*** Begin section ***

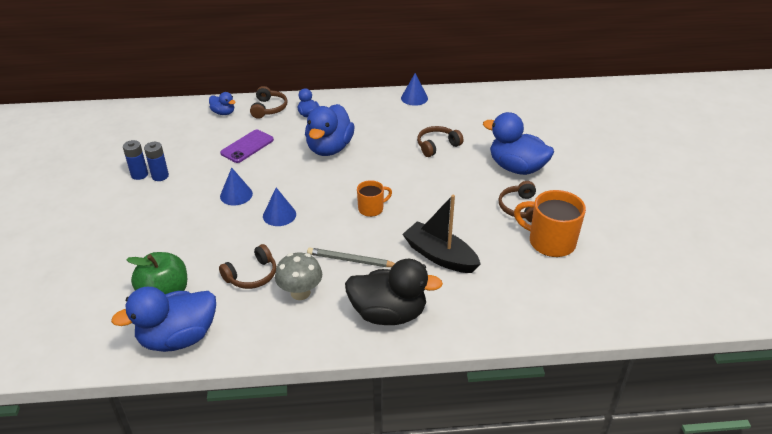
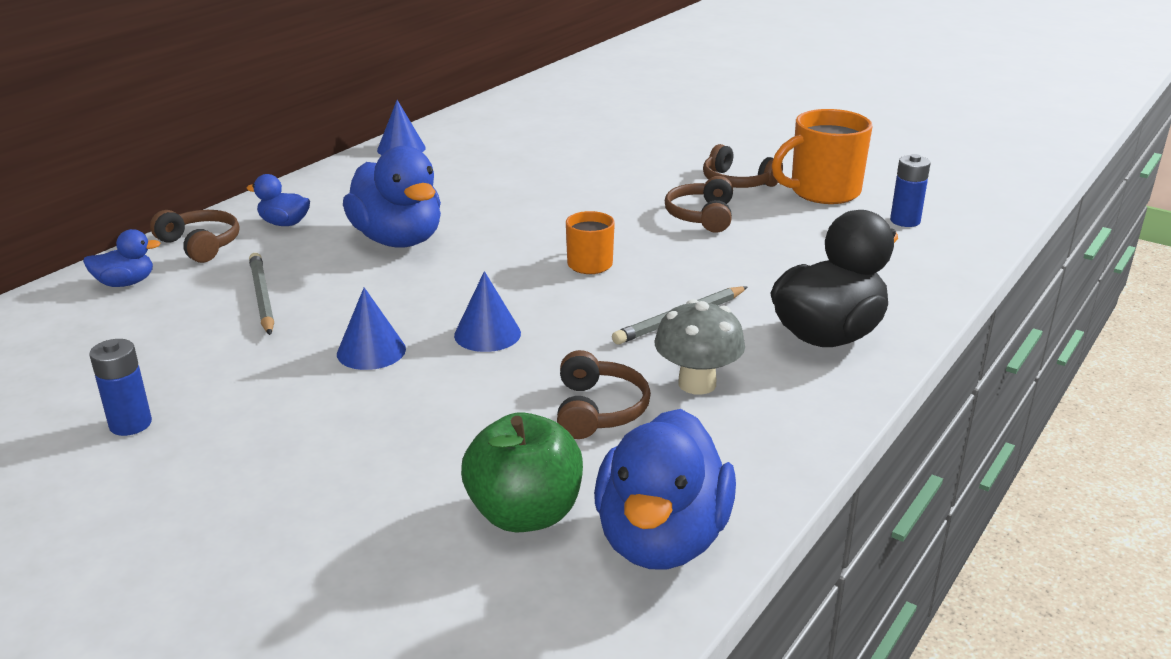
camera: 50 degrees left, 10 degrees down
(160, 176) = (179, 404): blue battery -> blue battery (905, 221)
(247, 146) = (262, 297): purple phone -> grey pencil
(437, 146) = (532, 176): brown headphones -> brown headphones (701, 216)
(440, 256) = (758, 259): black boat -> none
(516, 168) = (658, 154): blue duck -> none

*** End section ***

#### TASK OBJECTIVE
Exactly the lines from the one containing "(437, 146) = (532, 176): brown" to the final line of the data, both included, should be printed, and nothing more.

#### RESULT FOR THIS EXERCISE
(437, 146) = (532, 176): brown headphones -> brown headphones (701, 216)
(440, 256) = (758, 259): black boat -> none
(516, 168) = (658, 154): blue duck -> none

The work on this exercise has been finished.